> **Work to complete**: Every line from the one holding "red mouse: 4 -> 3" through the last line of the records must be retyped exactly, and no other line or picture may appear in the copy.

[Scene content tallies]
--- --- ---

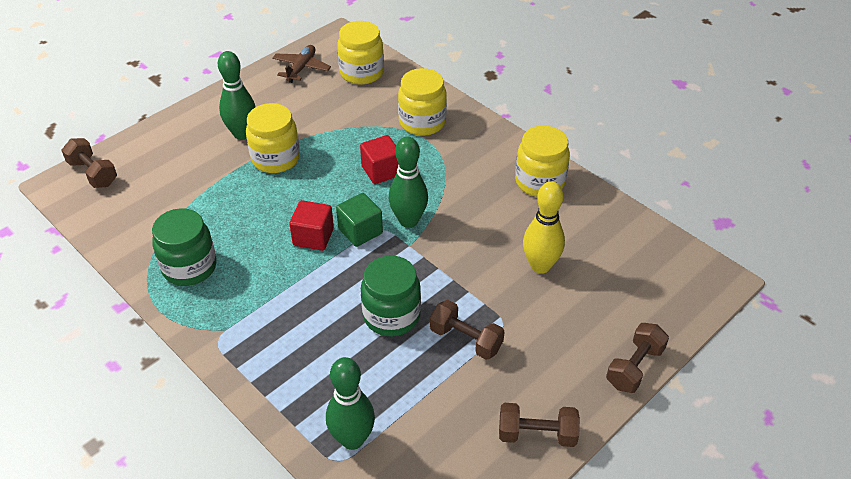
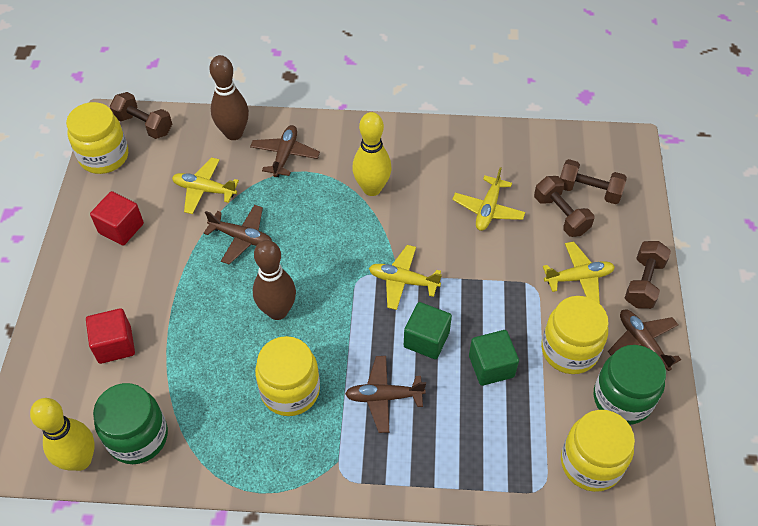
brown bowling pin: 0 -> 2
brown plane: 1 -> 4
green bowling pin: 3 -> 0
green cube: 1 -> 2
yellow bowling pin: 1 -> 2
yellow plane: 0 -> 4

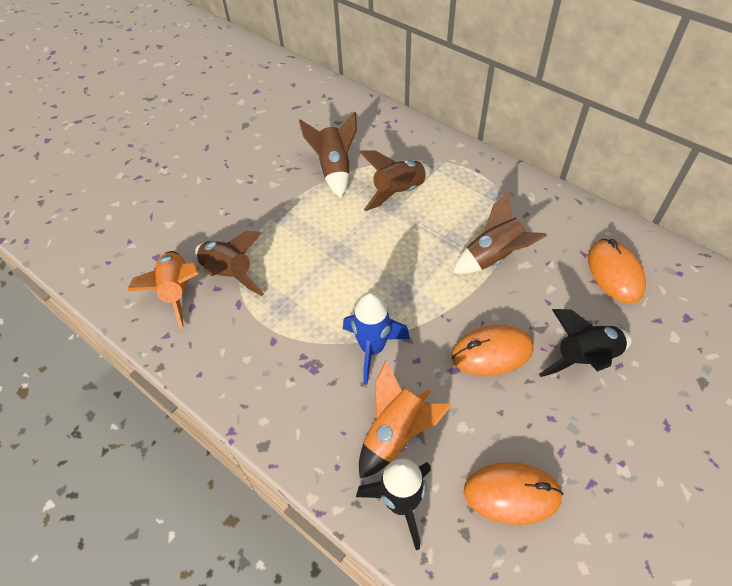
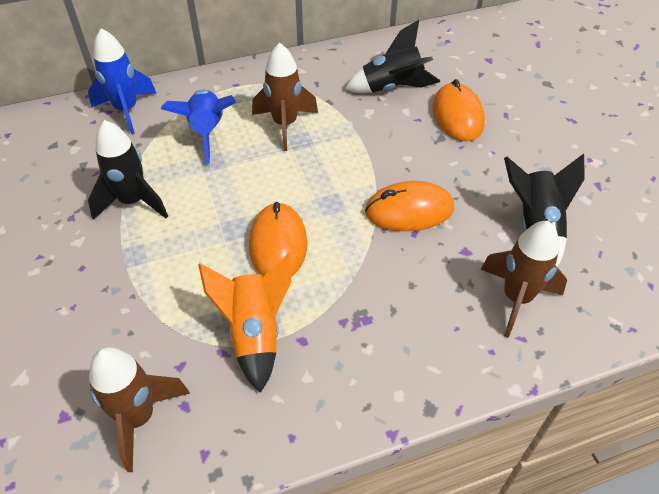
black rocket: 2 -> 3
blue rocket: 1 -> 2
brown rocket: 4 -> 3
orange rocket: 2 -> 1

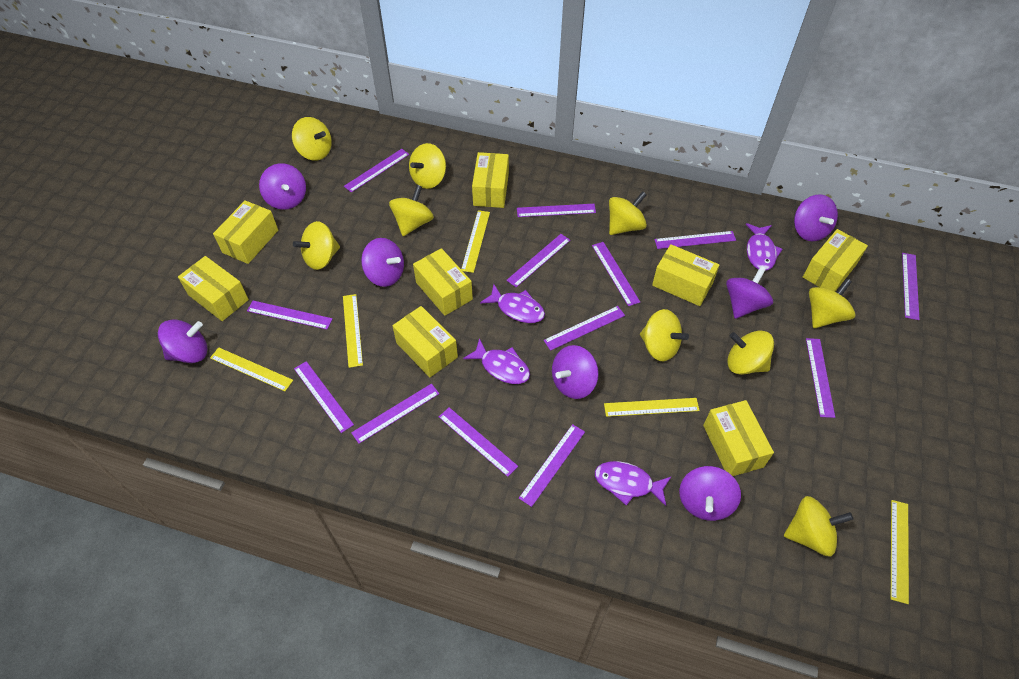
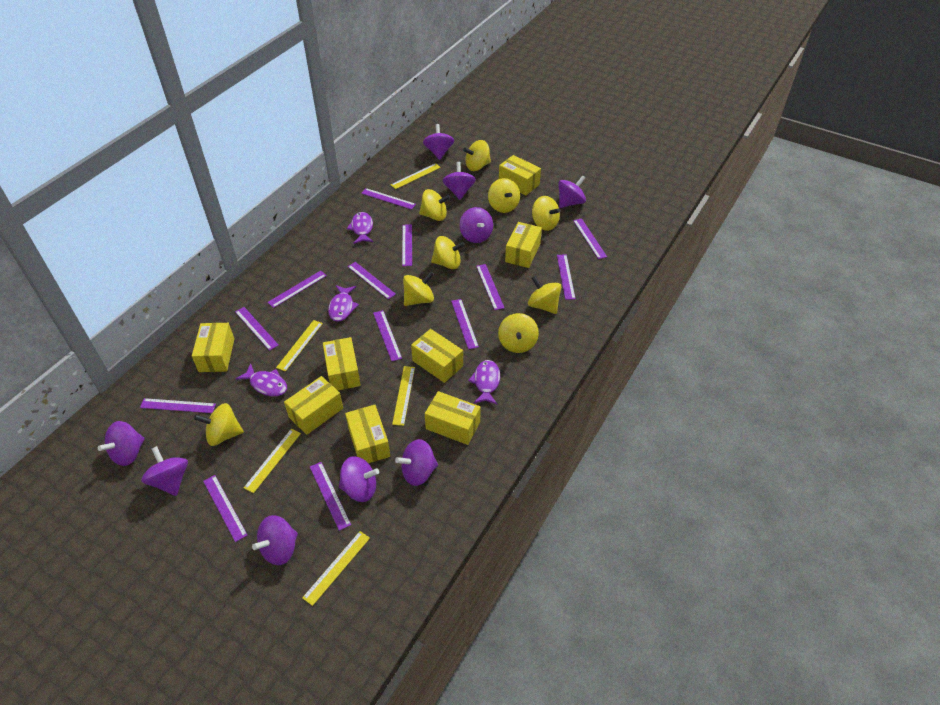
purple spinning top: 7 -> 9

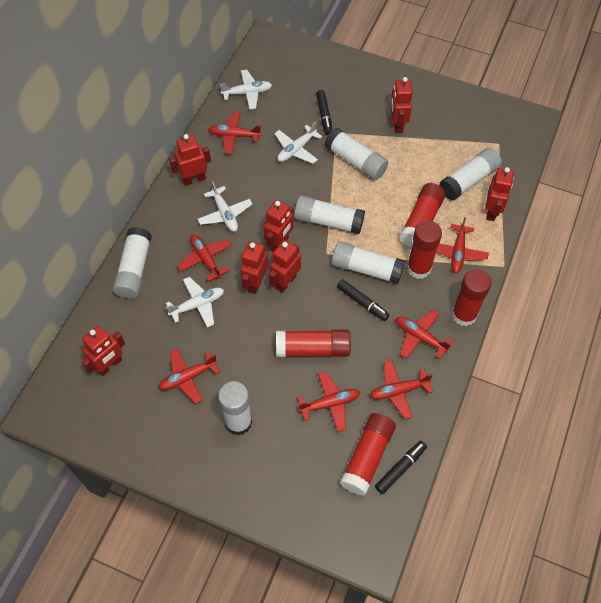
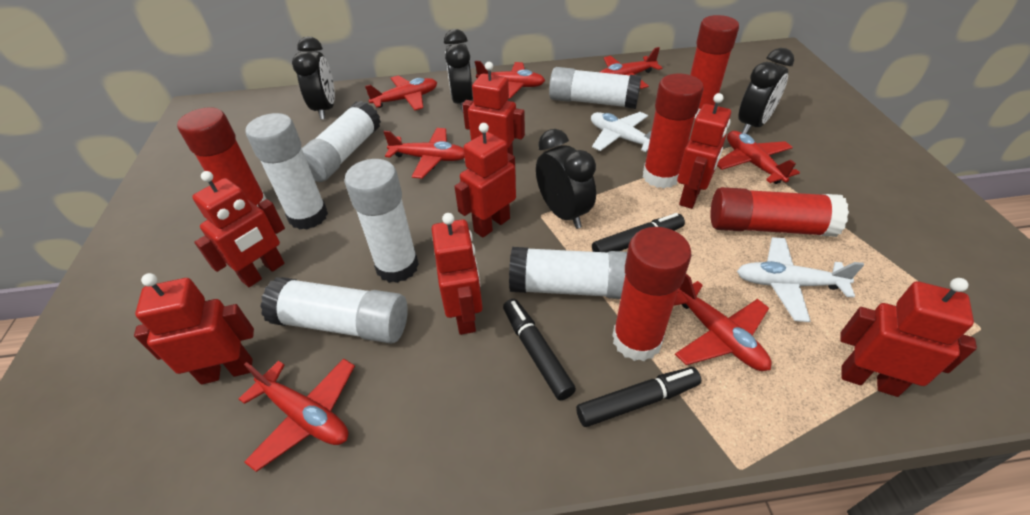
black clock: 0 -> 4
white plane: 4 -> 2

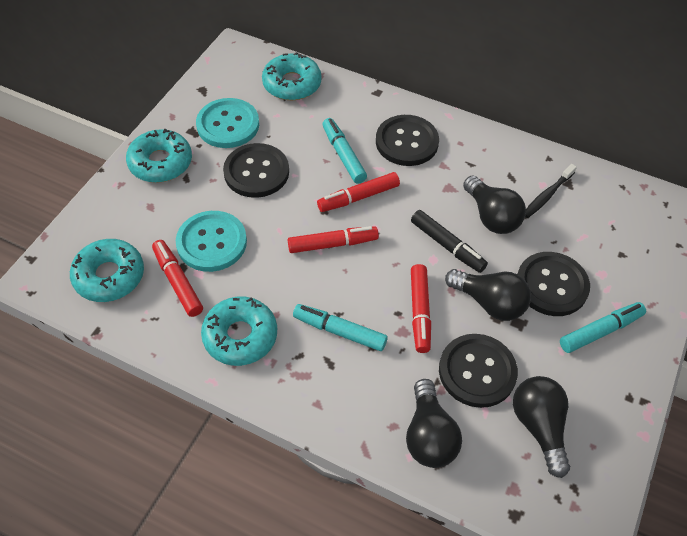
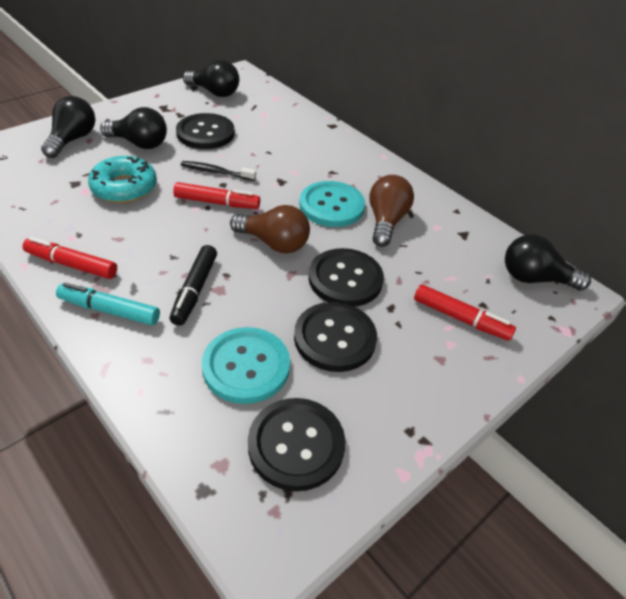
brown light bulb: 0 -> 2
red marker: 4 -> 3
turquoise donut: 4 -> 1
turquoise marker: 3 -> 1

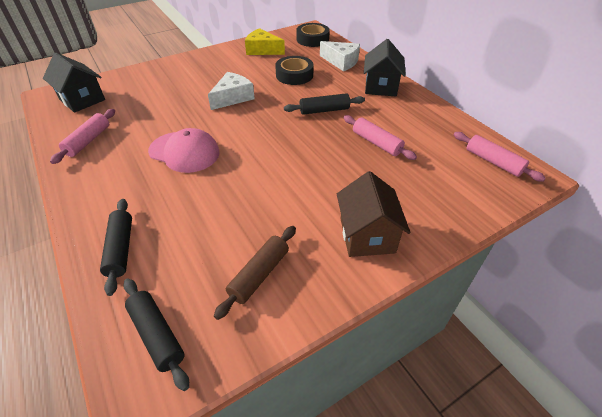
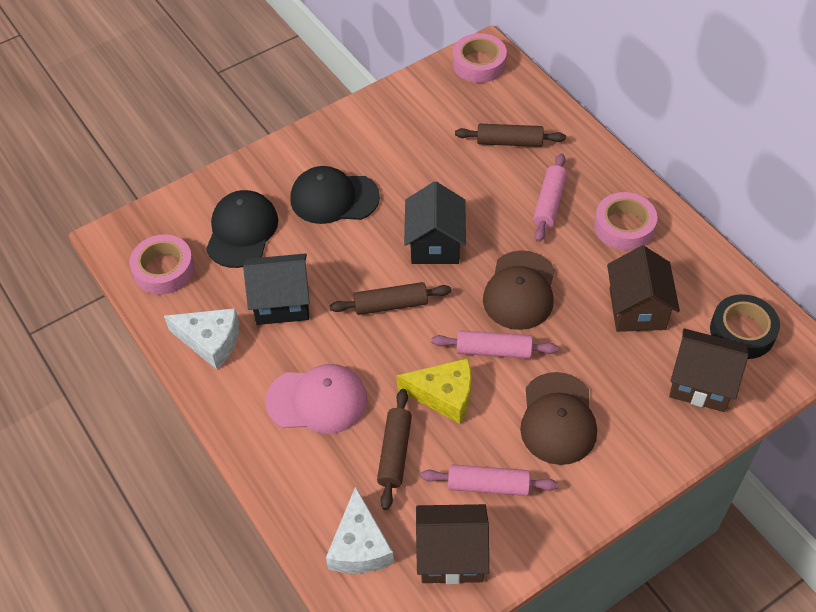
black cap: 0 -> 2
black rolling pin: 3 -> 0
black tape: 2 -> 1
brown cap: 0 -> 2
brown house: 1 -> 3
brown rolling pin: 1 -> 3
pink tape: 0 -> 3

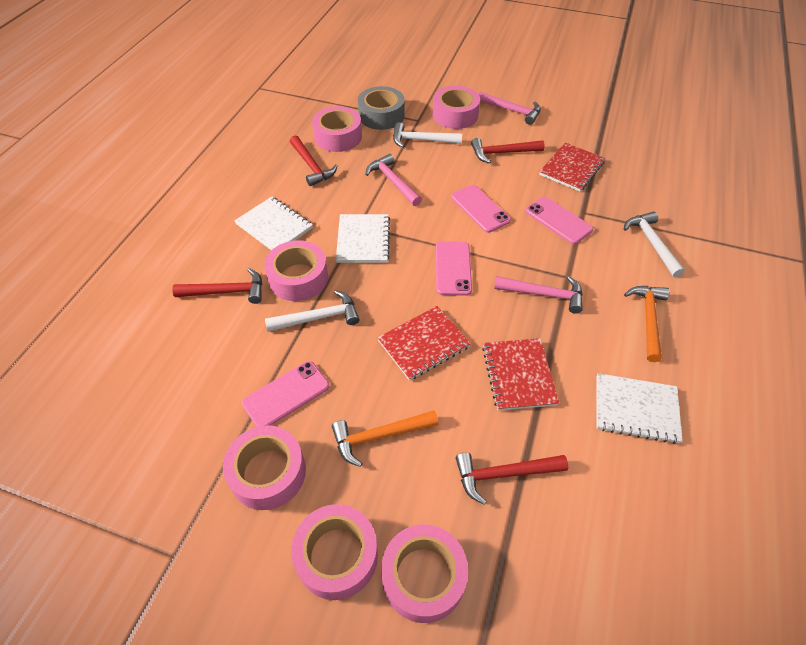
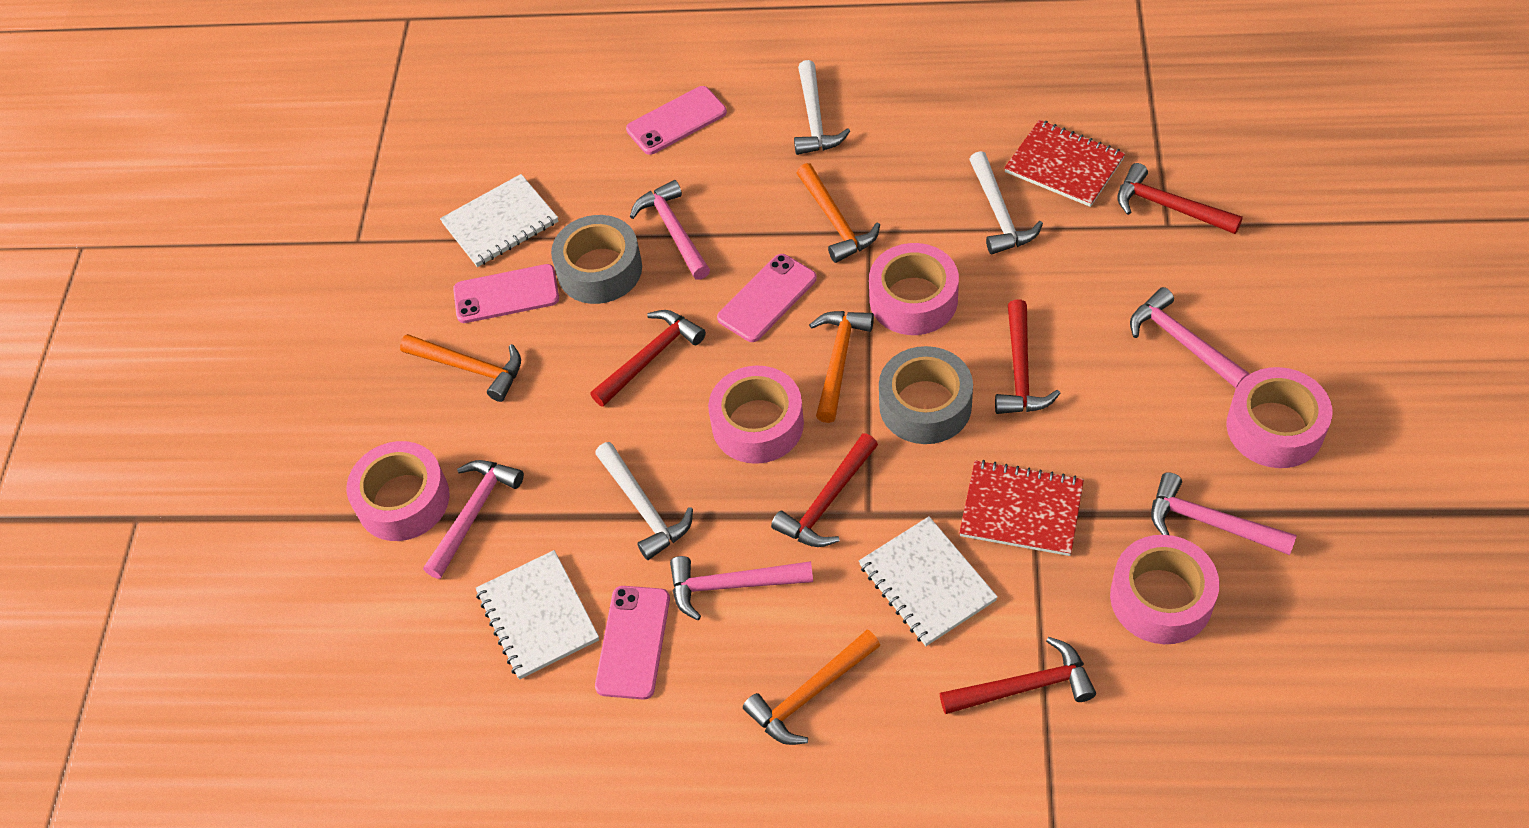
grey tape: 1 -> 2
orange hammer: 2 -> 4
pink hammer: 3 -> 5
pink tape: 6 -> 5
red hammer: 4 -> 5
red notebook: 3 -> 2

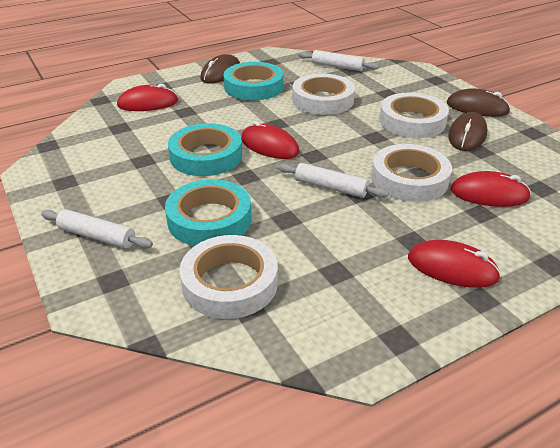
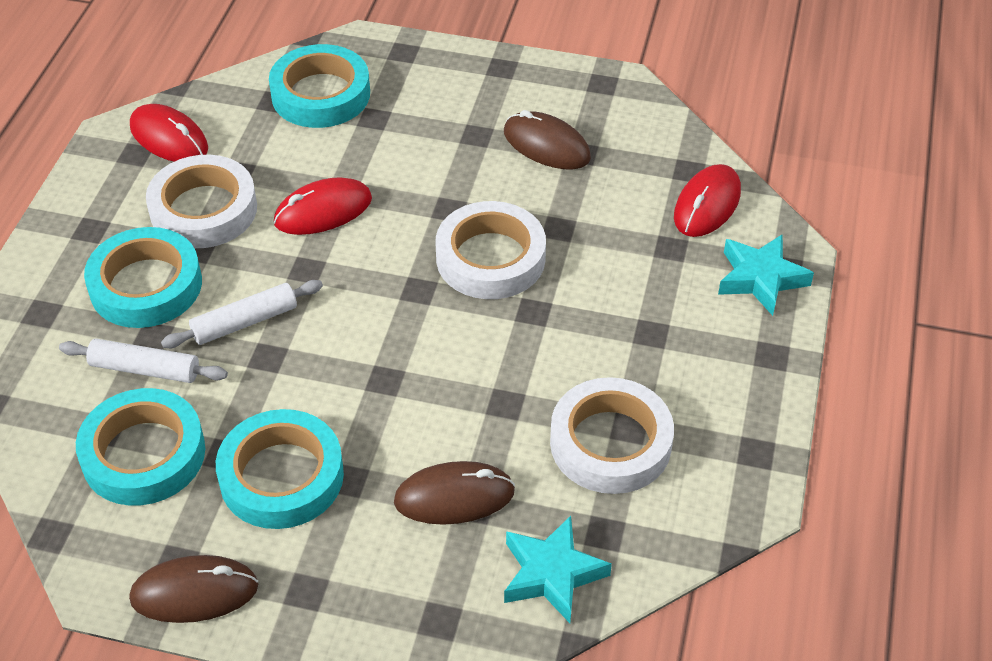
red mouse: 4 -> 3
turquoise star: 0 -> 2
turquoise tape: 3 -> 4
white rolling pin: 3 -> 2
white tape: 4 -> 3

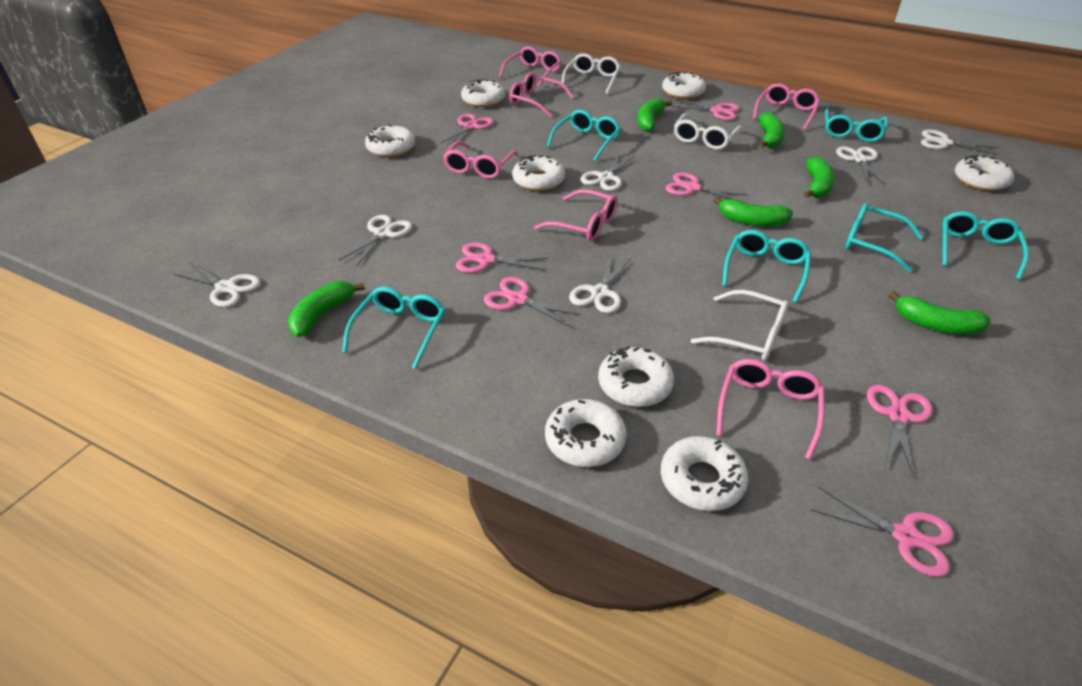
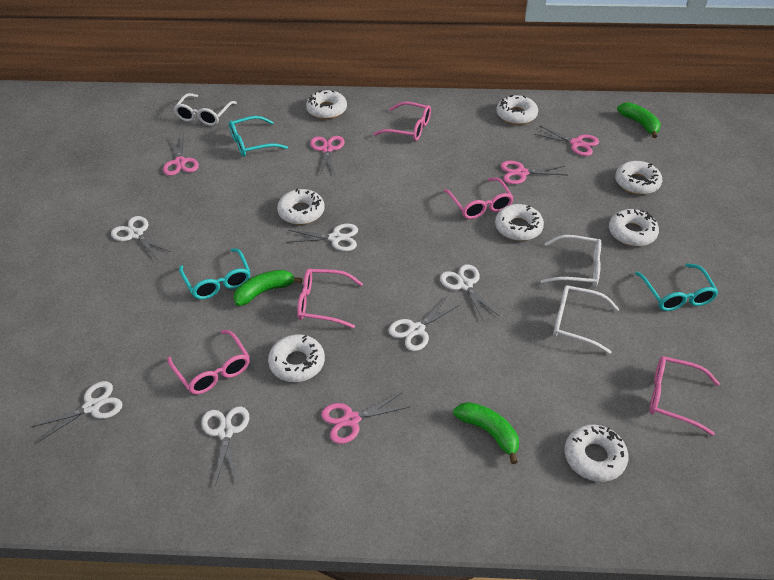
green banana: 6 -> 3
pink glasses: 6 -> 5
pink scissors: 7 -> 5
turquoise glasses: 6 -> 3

--- --- ---

> **Solution below**:
red mouse: 4 -> 3
turquoise star: 0 -> 2
turquoise tape: 3 -> 4
white rolling pin: 3 -> 2
white tape: 4 -> 3

green banana: 6 -> 3
pink glasses: 6 -> 5
pink scissors: 7 -> 5
turquoise glasses: 6 -> 3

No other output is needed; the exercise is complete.